• **Work task**: In the data that follows, every line containing the word "zener" should be returned.

==== Information supplied

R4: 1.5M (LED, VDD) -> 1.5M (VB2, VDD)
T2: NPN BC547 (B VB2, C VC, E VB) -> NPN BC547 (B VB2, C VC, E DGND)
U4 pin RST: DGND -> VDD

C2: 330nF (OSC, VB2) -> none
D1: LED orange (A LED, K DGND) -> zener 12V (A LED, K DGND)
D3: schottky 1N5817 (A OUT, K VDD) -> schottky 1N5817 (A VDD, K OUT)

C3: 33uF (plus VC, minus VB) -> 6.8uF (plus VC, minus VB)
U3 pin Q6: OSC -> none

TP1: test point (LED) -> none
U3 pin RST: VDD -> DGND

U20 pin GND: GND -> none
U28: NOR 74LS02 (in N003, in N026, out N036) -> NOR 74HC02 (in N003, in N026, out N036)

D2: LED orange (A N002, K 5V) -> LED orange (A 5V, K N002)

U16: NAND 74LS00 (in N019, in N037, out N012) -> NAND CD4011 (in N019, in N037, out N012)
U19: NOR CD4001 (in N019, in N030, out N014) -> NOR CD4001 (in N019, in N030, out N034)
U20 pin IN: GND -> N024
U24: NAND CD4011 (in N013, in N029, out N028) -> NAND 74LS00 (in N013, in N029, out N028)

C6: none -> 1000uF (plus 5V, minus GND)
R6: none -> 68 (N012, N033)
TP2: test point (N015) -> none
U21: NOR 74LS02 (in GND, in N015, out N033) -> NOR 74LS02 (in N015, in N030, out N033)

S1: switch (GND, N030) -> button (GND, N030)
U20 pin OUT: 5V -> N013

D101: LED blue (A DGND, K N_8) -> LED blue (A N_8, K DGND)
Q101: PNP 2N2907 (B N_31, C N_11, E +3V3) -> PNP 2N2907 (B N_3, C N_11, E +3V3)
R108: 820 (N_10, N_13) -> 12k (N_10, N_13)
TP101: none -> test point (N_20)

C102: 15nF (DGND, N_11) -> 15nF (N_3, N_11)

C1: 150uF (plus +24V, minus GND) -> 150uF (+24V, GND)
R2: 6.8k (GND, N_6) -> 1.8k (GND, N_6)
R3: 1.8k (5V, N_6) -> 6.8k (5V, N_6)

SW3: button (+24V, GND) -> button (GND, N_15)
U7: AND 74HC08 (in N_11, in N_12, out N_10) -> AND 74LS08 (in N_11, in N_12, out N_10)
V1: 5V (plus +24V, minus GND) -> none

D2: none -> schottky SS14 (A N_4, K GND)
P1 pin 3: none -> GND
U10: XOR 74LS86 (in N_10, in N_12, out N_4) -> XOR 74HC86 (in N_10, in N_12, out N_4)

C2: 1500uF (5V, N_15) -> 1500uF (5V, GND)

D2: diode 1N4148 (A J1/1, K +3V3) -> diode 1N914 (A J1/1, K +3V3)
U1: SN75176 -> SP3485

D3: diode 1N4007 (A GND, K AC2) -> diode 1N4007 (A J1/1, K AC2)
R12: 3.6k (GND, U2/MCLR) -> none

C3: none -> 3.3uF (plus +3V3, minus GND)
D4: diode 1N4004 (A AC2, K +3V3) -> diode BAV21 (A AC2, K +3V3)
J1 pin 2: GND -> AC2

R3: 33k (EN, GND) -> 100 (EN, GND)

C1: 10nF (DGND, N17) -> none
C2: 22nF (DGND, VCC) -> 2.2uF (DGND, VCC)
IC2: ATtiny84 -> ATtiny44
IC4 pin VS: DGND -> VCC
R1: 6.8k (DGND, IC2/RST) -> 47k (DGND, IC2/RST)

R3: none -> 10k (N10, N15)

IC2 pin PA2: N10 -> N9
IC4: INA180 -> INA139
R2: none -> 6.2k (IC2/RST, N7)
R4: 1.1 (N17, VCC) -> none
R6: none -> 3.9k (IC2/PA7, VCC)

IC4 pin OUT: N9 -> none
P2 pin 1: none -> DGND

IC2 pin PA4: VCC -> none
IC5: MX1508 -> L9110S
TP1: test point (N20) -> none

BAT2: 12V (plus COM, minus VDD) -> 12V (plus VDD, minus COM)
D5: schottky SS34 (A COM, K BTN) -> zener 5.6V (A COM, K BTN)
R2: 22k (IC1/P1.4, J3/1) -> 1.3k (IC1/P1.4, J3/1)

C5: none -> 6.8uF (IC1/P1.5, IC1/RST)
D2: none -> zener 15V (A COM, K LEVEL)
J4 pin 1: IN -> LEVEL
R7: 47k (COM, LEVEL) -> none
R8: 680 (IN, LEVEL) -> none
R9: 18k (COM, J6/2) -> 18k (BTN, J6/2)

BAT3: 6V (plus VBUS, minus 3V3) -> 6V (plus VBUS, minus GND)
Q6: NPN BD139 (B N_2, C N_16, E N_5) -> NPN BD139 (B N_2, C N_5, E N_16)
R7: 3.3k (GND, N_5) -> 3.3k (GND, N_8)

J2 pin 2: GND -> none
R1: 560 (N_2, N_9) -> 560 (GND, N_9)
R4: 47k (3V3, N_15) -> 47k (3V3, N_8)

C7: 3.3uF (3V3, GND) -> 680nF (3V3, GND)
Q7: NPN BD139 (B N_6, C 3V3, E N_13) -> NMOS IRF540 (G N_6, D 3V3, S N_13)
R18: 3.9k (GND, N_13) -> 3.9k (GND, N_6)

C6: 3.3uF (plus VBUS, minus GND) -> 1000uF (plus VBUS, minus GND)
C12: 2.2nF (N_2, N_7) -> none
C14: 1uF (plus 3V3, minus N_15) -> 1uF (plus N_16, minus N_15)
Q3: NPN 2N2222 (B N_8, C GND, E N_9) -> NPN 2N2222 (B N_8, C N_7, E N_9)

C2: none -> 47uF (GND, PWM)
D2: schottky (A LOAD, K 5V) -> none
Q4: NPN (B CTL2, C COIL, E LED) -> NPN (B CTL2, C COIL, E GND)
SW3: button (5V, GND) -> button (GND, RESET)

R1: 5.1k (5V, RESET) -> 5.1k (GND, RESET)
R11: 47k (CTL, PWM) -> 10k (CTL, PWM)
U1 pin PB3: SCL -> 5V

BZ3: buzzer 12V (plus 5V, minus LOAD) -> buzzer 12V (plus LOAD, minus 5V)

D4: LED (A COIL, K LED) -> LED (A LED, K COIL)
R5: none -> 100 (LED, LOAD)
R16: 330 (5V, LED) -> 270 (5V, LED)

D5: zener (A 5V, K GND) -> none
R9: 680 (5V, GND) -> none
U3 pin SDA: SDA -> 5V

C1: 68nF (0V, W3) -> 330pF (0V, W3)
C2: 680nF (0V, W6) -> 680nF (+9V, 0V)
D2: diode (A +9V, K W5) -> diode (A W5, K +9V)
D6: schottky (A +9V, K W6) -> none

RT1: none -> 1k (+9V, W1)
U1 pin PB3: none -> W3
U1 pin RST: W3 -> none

========

• **Response area**:
D1: LED orange (A LED, K DGND) -> zener 12V (A LED, K DGND)
D5: schottky SS34 (A COM, K BTN) -> zener 5.6V (A COM, K BTN)
D2: none -> zener 15V (A COM, K LEVEL)
D5: zener (A 5V, K GND) -> none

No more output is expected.